(Beginning of Data excerpt)

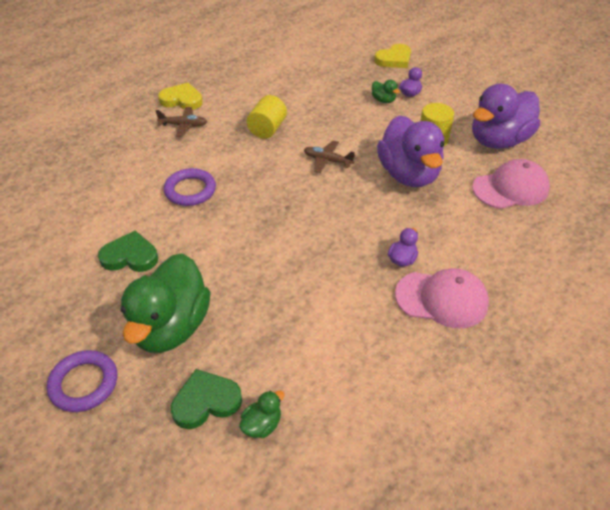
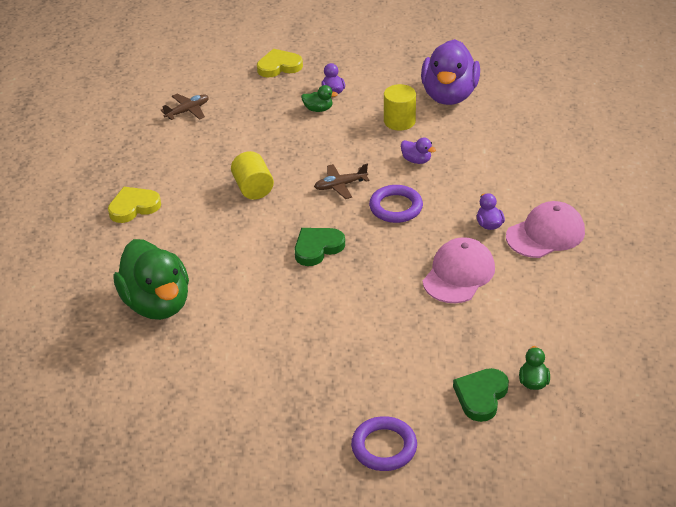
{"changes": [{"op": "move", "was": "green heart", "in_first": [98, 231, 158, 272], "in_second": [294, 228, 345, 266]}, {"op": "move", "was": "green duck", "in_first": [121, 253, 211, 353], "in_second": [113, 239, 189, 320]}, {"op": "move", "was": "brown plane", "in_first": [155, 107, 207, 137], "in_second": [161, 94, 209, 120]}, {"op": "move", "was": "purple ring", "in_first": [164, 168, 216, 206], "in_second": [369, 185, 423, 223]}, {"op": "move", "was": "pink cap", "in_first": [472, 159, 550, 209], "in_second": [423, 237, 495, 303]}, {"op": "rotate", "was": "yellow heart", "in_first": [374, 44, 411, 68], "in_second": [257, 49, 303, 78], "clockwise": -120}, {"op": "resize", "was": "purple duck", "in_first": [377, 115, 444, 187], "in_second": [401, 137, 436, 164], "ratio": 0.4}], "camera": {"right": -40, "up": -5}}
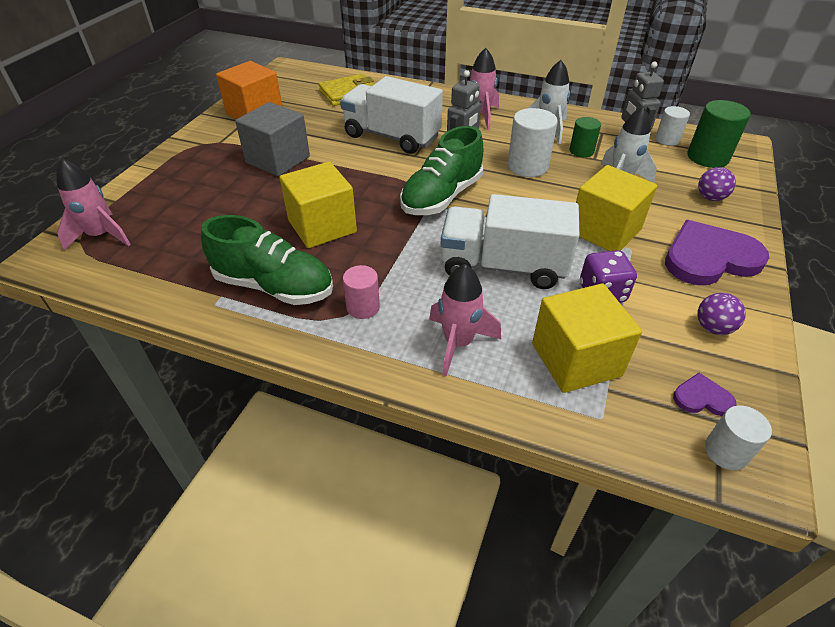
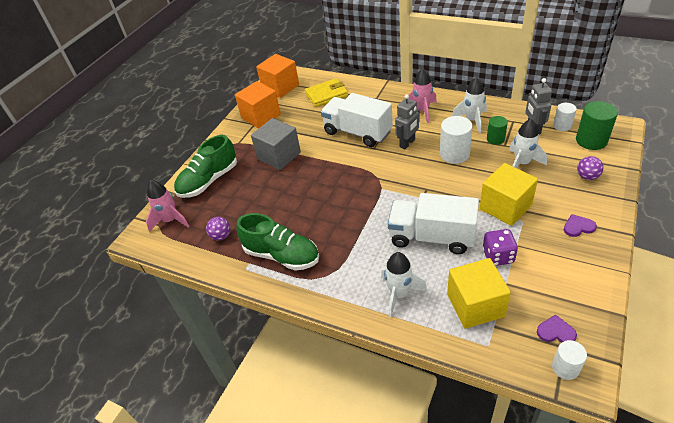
{"changes": [{"op": "delete", "was": "yellow cube", "in_first": [280, 162, 357, 248]}, {"op": "delete", "was": "pink cylinder", "in_first": [343, 265, 380, 319]}, {"op": "insert", "now": "orange cube", "in_second": [256, 54, 299, 98]}, {"op": "move", "was": "green shoe", "in_first": [400, 126, 483, 215], "in_second": [174, 135, 237, 198]}, {"op": "move", "was": "purple ball", "in_first": [698, 293, 746, 335], "in_second": [206, 217, 231, 241]}, {"op": "recolor", "was": "pink rocket", "now": "white rocket", "in_first": [429, 264, 501, 377], "in_second": [381, 252, 427, 317]}, {"op": "resize", "was": "purple heart", "in_first": [665, 220, 769, 285], "in_second": [564, 214, 597, 237], "ratio": 0.45}], "camera": {"right": 10, "up": 0}}
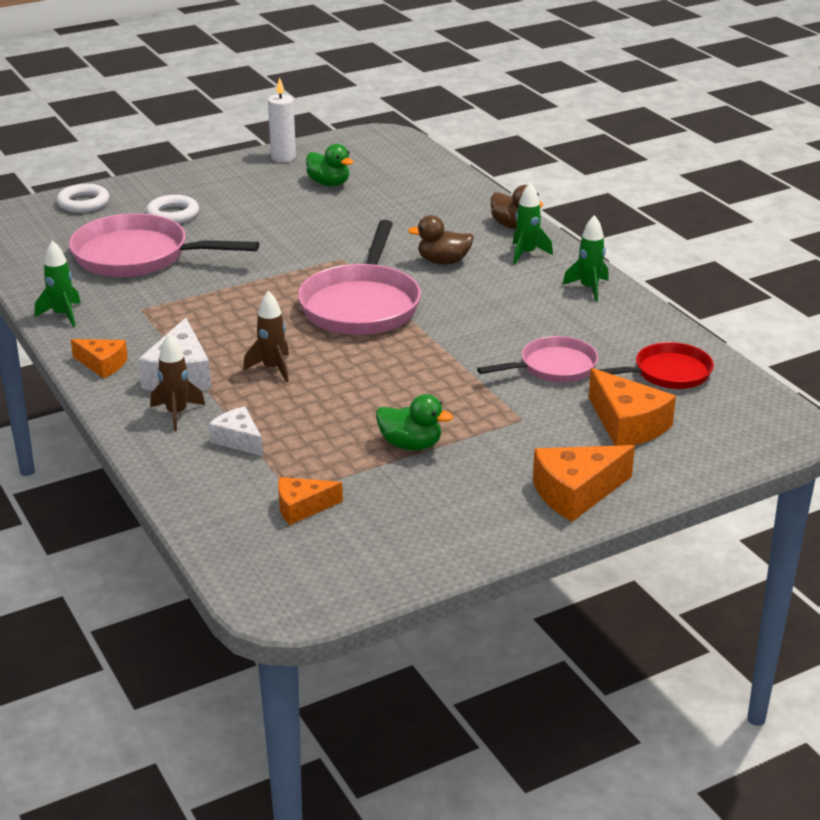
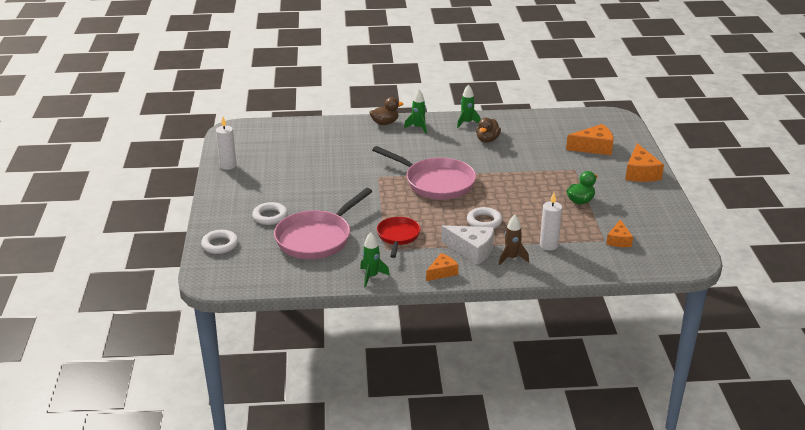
{"changes": [{"op": "delete", "was": "green duck", "in_first": [306, 144, 353, 186]}, {"op": "delete", "was": "pink pan", "in_first": [477, 336, 598, 382]}, {"op": "move", "was": "brown duck", "in_first": [408, 215, 474, 265], "in_second": [476, 118, 501, 143]}, {"op": "move", "was": "red pan", "in_first": [599, 342, 714, 389], "in_second": [377, 217, 421, 258]}, {"op": "replace", "was": "white cheese", "now": "white candle", "in_first": [209, 406, 263, 456], "in_second": [540, 193, 562, 250]}, {"op": "replace", "was": "brown rocket", "now": "white ring", "in_first": [243, 291, 289, 382], "in_second": [467, 207, 502, 229]}], "camera": {"right": -65, "up": 0}}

(End of Data excerpt)

What to do | Only the pictures stay behind; everything else in the data above is to be retyped exactly.

Exercise solution |
{"changes": [{"op": "move", "was": "green heart", "in_first": [98, 231, 158, 272], "in_second": [294, 228, 345, 266]}, {"op": "move", "was": "green duck", "in_first": [121, 253, 211, 353], "in_second": [113, 239, 189, 320]}, {"op": "move", "was": "brown plane", "in_first": [155, 107, 207, 137], "in_second": [161, 94, 209, 120]}, {"op": "move", "was": "purple ring", "in_first": [164, 168, 216, 206], "in_second": [369, 185, 423, 223]}, {"op": "move", "was": "pink cap", "in_first": [472, 159, 550, 209], "in_second": [423, 237, 495, 303]}, {"op": "rotate", "was": "yellow heart", "in_first": [374, 44, 411, 68], "in_second": [257, 49, 303, 78], "clockwise": -120}, {"op": "resize", "was": "purple duck", "in_first": [377, 115, 444, 187], "in_second": [401, 137, 436, 164], "ratio": 0.4}], "camera": {"right": -40, "up": -5}}
{"changes": [{"op": "delete", "was": "yellow cube", "in_first": [280, 162, 357, 248]}, {"op": "delete", "was": "pink cylinder", "in_first": [343, 265, 380, 319]}, {"op": "insert", "now": "orange cube", "in_second": [256, 54, 299, 98]}, {"op": "move", "was": "green shoe", "in_first": [400, 126, 483, 215], "in_second": [174, 135, 237, 198]}, {"op": "move", "was": "purple ball", "in_first": [698, 293, 746, 335], "in_second": [206, 217, 231, 241]}, {"op": "recolor", "was": "pink rocket", "now": "white rocket", "in_first": [429, 264, 501, 377], "in_second": [381, 252, 427, 317]}, {"op": "resize", "was": "purple heart", "in_first": [665, 220, 769, 285], "in_second": [564, 214, 597, 237], "ratio": 0.45}], "camera": {"right": 10, "up": 0}}
{"changes": [{"op": "delete", "was": "green duck", "in_first": [306, 144, 353, 186]}, {"op": "delete", "was": "pink pan", "in_first": [477, 336, 598, 382]}, {"op": "move", "was": "brown duck", "in_first": [408, 215, 474, 265], "in_second": [476, 118, 501, 143]}, {"op": "move", "was": "red pan", "in_first": [599, 342, 714, 389], "in_second": [377, 217, 421, 258]}, {"op": "replace", "was": "white cheese", "now": "white candle", "in_first": [209, 406, 263, 456], "in_second": [540, 193, 562, 250]}, {"op": "replace", "was": "brown rocket", "now": "white ring", "in_first": [243, 291, 289, 382], "in_second": [467, 207, 502, 229]}], "camera": {"right": -65, "up": 0}}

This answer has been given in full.